- EXERCISE BRIEF: Begin at the line containing "D17: diode 1N914" and copy each line exactly through the end of the records, leaving out what comes before.

(DATA TO PROCESS begins)

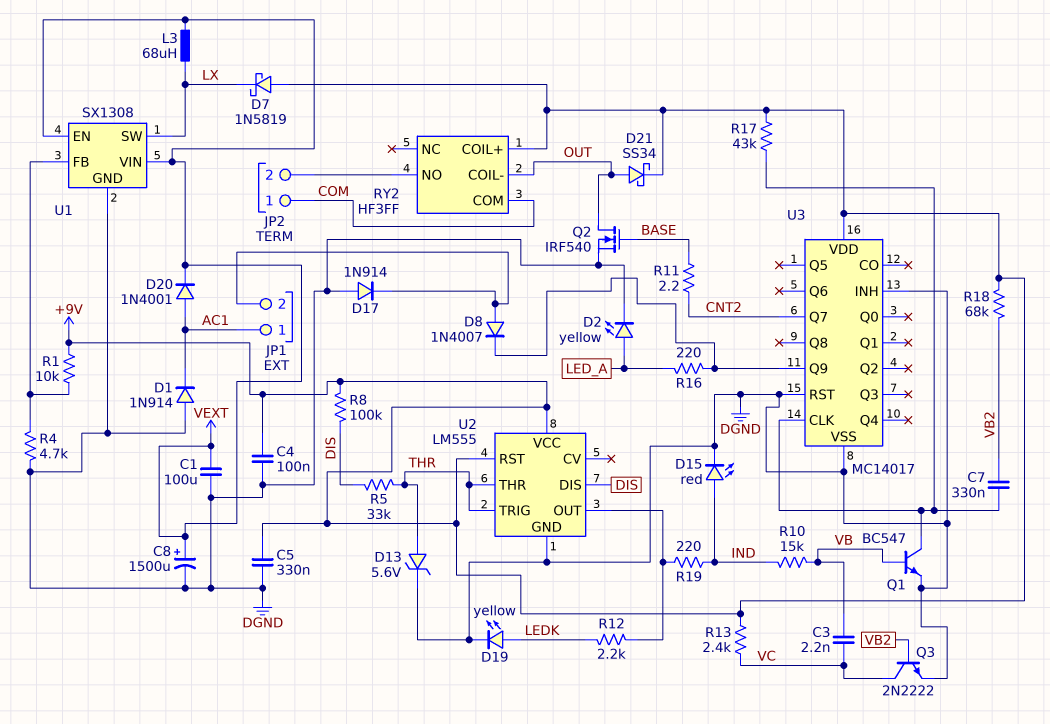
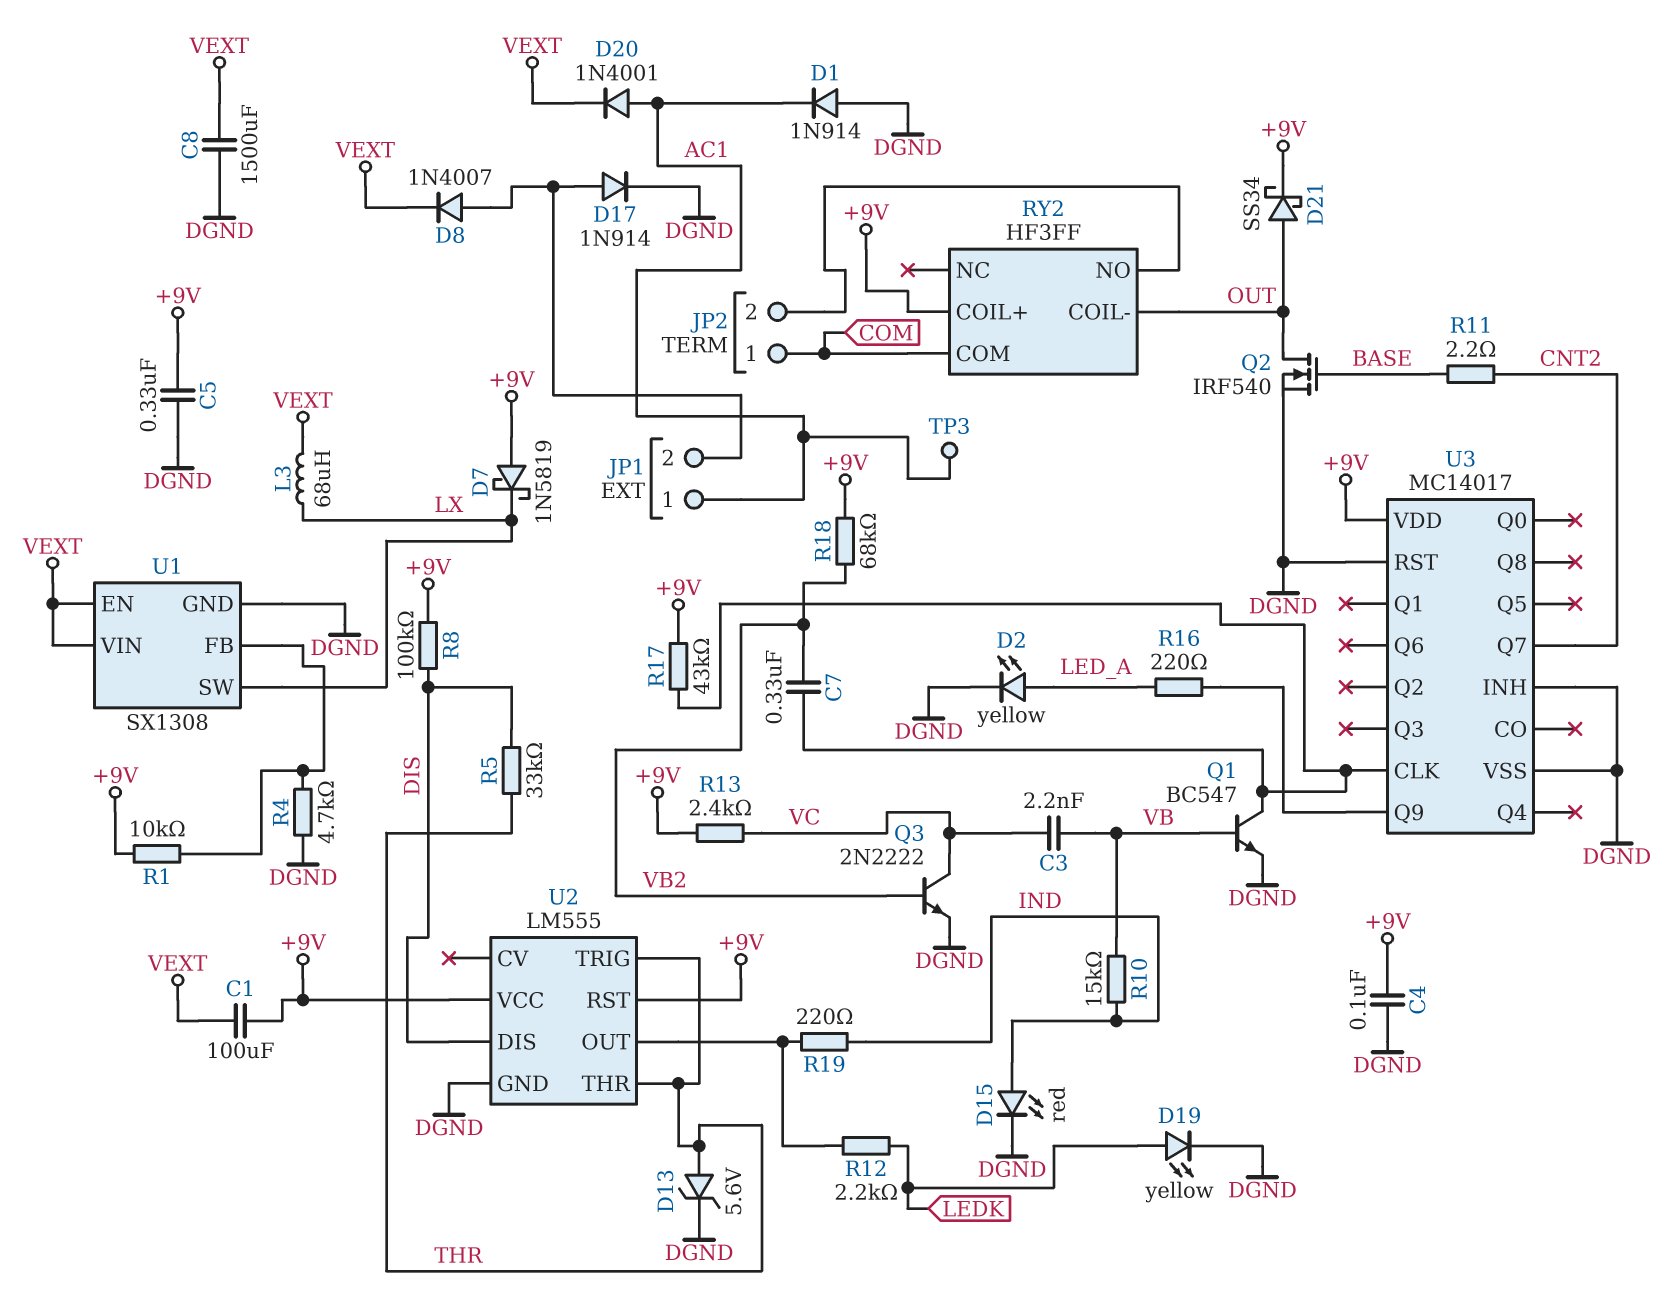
C1: 100uF (DGND, VEXT) -> 100uF (+9V, VEXT)
C8: 1500uF (plus VEXT, minus DGND) -> 1500uF (DGND, VEXT)
D8: diode 1N4007 (A JP1/2, K U3/Q9) -> diode 1N4007 (A JP1/2, K VEXT)
D17: diode 1N914 (A DGND, K JP1/2) -> diode 1N914 (A JP1/2, K DGND)
TP3: none -> test point (AC1)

(DATA TO PROCESS ends)

- EXERCISE RESPONSE:
D17: diode 1N914 (A DGND, K JP1/2) -> diode 1N914 (A JP1/2, K DGND)
TP3: none -> test point (AC1)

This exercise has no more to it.